## Scene images with change listings
+ + +
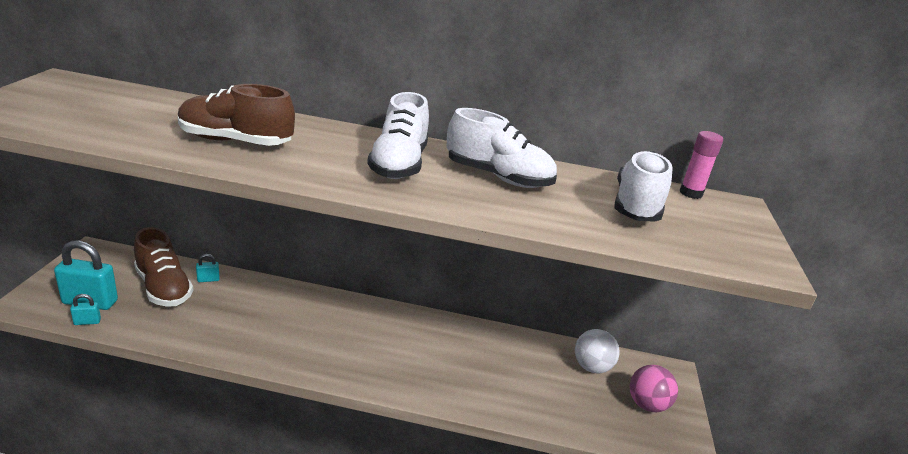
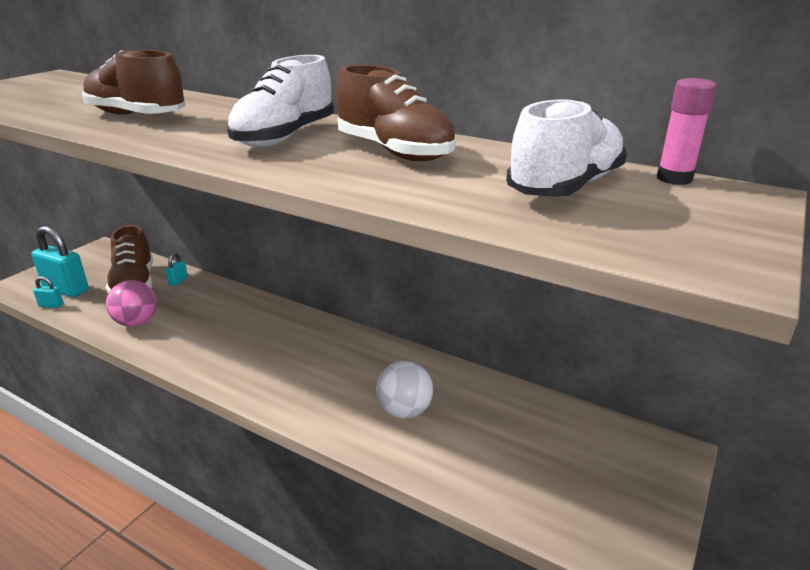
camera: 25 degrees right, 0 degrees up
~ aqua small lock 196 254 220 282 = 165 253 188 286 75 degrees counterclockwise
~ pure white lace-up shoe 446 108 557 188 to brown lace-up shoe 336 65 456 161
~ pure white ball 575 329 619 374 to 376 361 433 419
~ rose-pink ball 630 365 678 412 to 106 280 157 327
+ + +
## Try it
For each line of the entries that contains the word "pure", make a copy.

## Result of this task
~ pure white lace-up shoe 446 108 557 188 to brown lace-up shoe 336 65 456 161
~ pure white ball 575 329 619 374 to 376 361 433 419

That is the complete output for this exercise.